- Opening Delimiter -

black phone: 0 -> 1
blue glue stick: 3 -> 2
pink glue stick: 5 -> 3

- Closing Delimiter -
- Opening Delimiter -

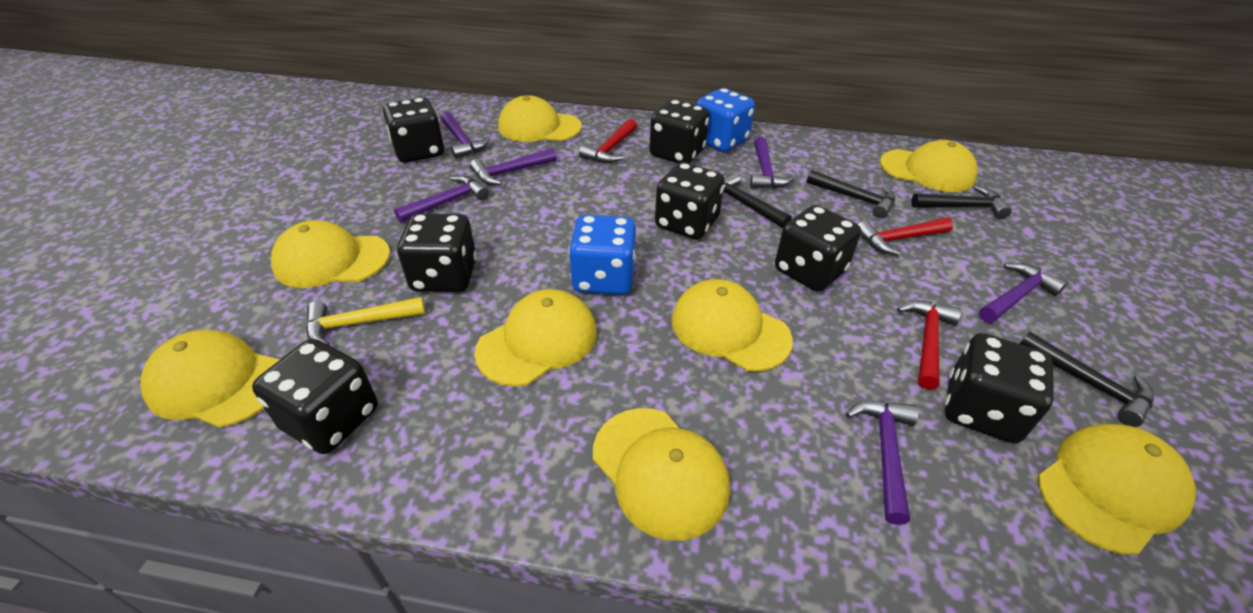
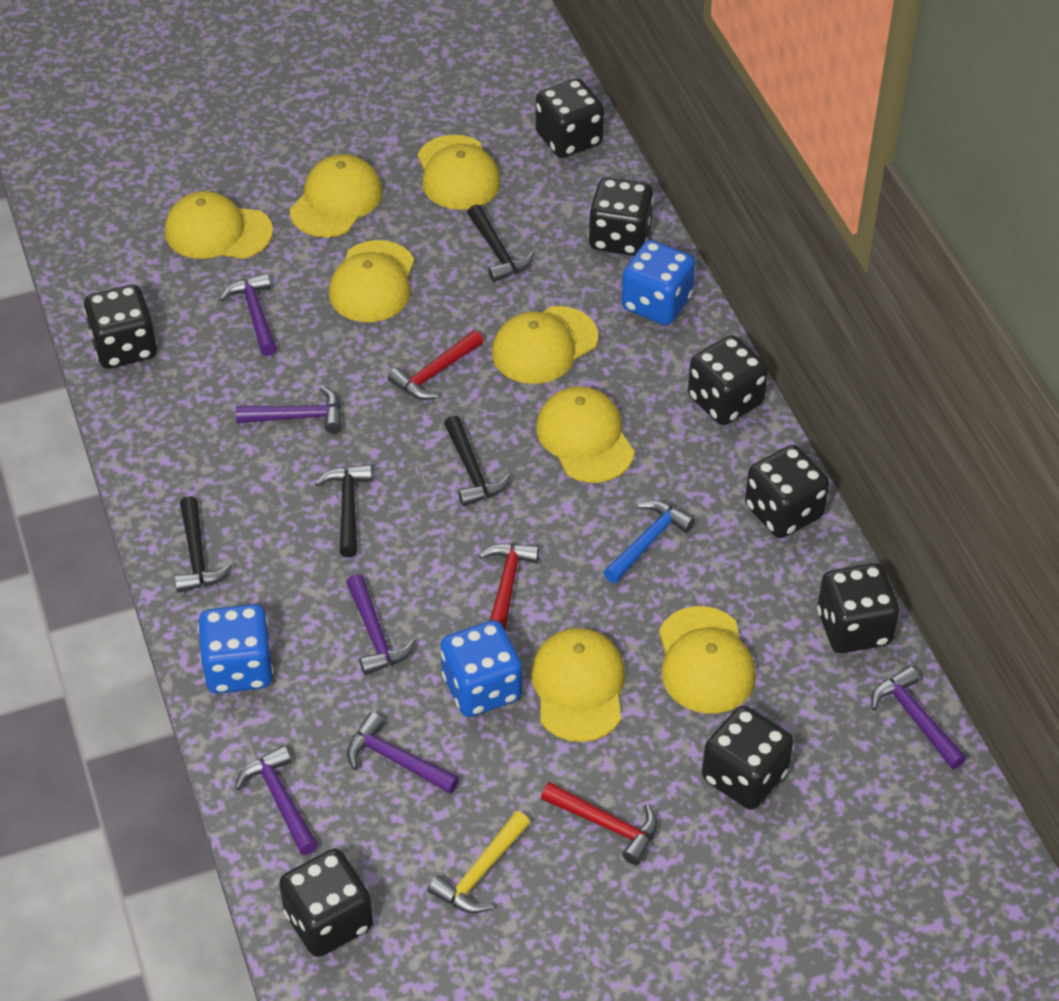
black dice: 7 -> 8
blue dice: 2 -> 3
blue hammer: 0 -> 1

- Closing Delimiter -
- Opening Delimiter -

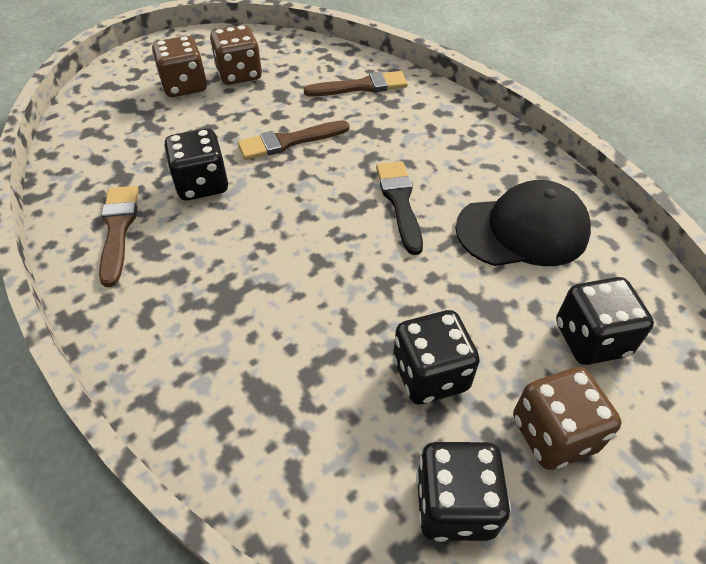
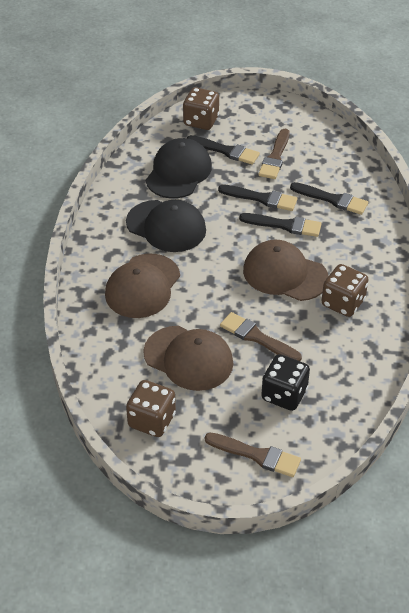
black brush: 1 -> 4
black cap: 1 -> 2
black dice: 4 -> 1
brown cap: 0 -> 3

- Closing Delimiter -

The problem —
Above are the records. Copy the lines beginning at the one that has "black brush: 1 -> 4" and ending with the one that has "brown cap: 0 -> 3", unchanged.

Response —
black brush: 1 -> 4
black cap: 1 -> 2
black dice: 4 -> 1
brown cap: 0 -> 3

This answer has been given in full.